> [DATA FOR ANALYSIS]:

╭──

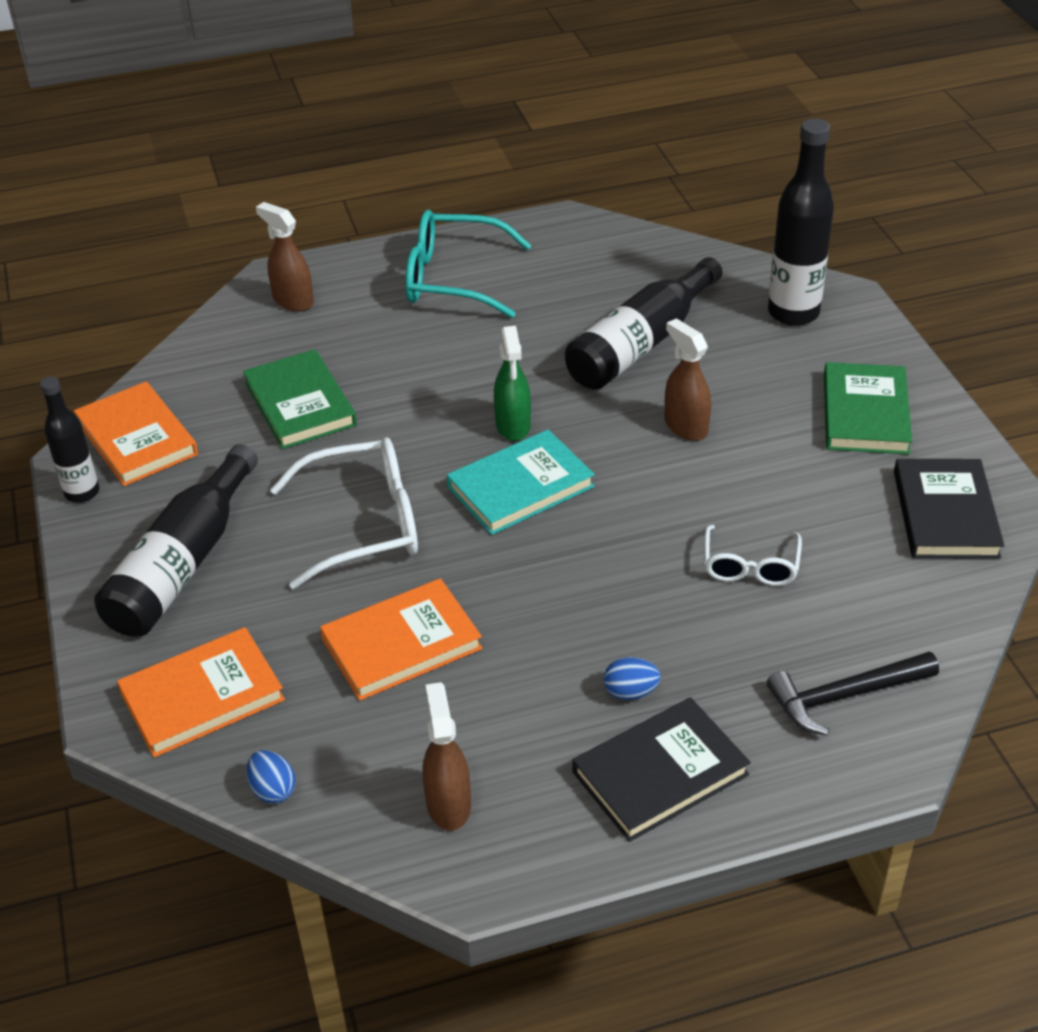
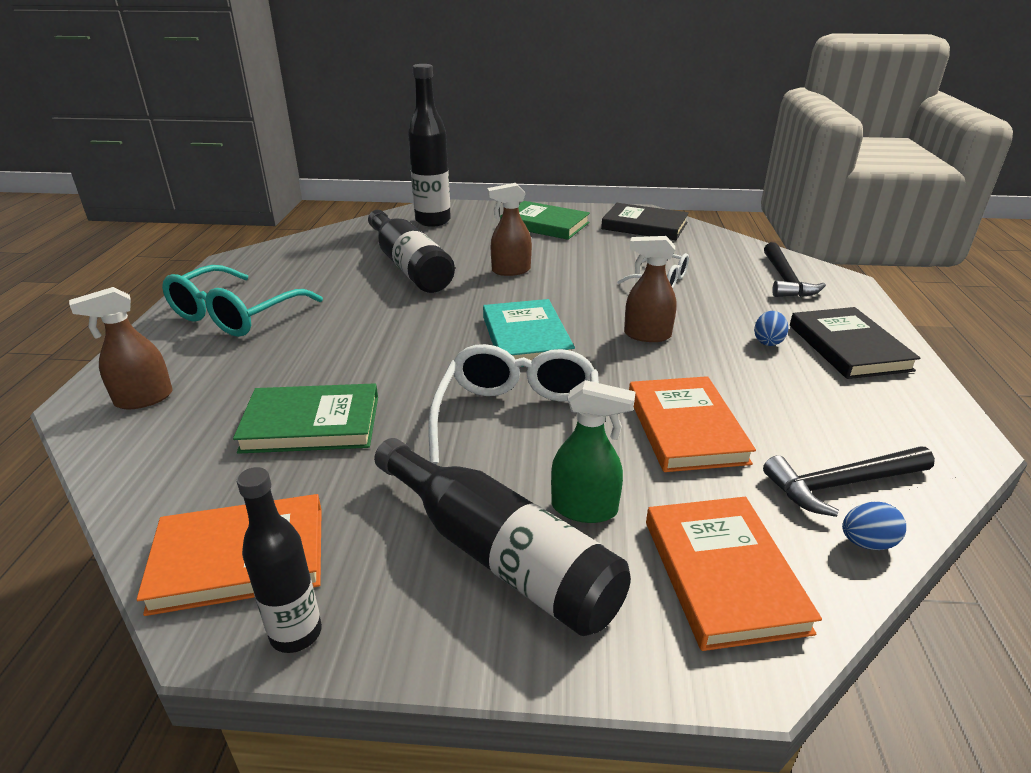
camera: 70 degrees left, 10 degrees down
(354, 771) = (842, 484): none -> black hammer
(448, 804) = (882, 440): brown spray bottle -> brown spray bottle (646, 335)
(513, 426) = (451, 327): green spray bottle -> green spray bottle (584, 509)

╰──
╭──

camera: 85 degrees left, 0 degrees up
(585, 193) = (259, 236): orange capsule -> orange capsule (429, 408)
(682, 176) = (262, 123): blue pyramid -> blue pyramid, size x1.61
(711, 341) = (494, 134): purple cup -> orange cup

╰──

> [WORK TO COMPLETE]: Copy the lines of the data above exactly as written, beginning with the line containing "camera: 70 degrees left, 10 degrees down" and ending with the line containing "(513, 426) = (451, 327): green", and leave out all other lines.

> [FINISHED TASK]:
camera: 70 degrees left, 10 degrees down
(354, 771) = (842, 484): none -> black hammer
(448, 804) = (882, 440): brown spray bottle -> brown spray bottle (646, 335)
(513, 426) = (451, 327): green spray bottle -> green spray bottle (584, 509)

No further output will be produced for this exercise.